Top of GIVEN INFORMATION

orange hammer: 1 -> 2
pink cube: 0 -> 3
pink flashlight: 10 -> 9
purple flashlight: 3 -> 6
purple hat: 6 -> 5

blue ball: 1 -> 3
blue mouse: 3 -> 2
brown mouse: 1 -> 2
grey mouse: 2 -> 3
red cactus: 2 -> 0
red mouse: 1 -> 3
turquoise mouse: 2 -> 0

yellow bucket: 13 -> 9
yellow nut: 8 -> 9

Bottom of GIVEN INFORMATION
Top of GIVEN INFORMATION

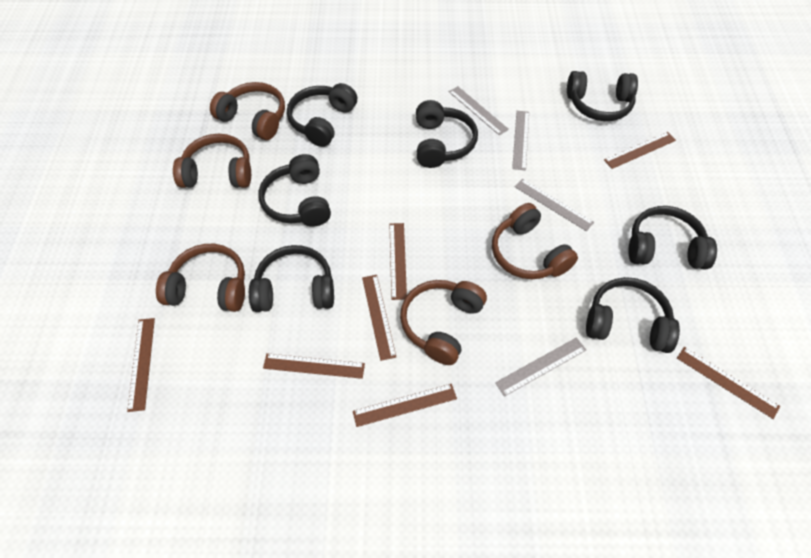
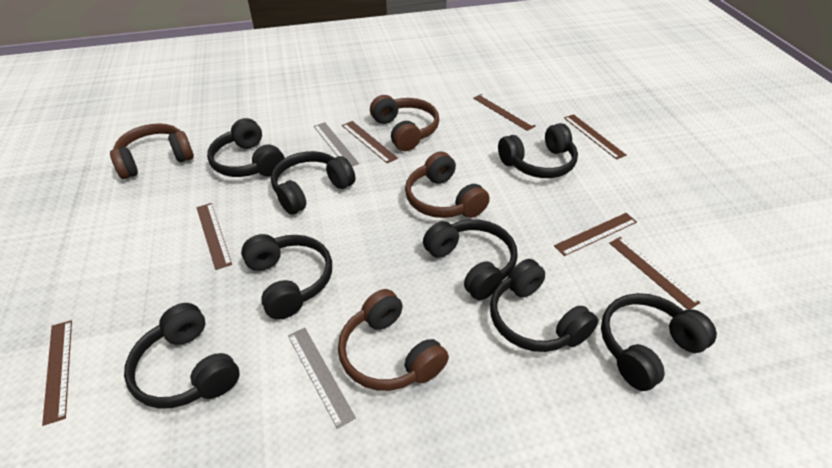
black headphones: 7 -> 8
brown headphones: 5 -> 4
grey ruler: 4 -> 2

Bottom of GIVEN INFORMATION
Top of GIVEN INFORMATION

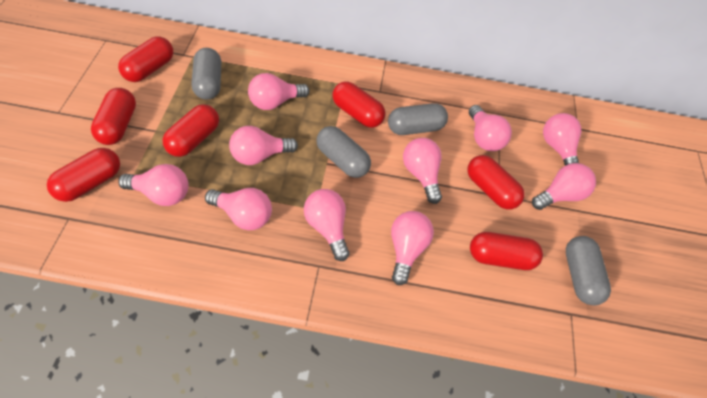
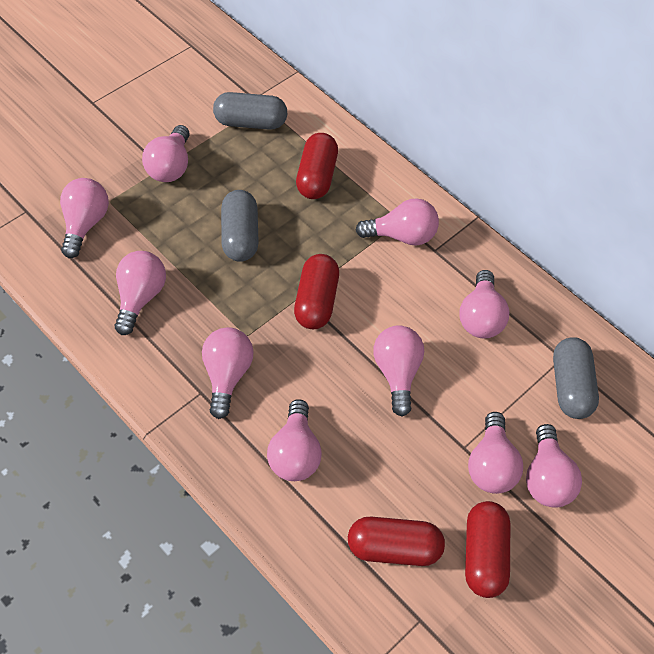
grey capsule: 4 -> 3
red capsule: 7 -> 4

Bottom of GIVEN INFORMATION

▶ **REQUIREMENT**
Scan the records above, count the lines with "flashlight" in them, and give only the number.

▶ **EXERCISE ANSWER**
2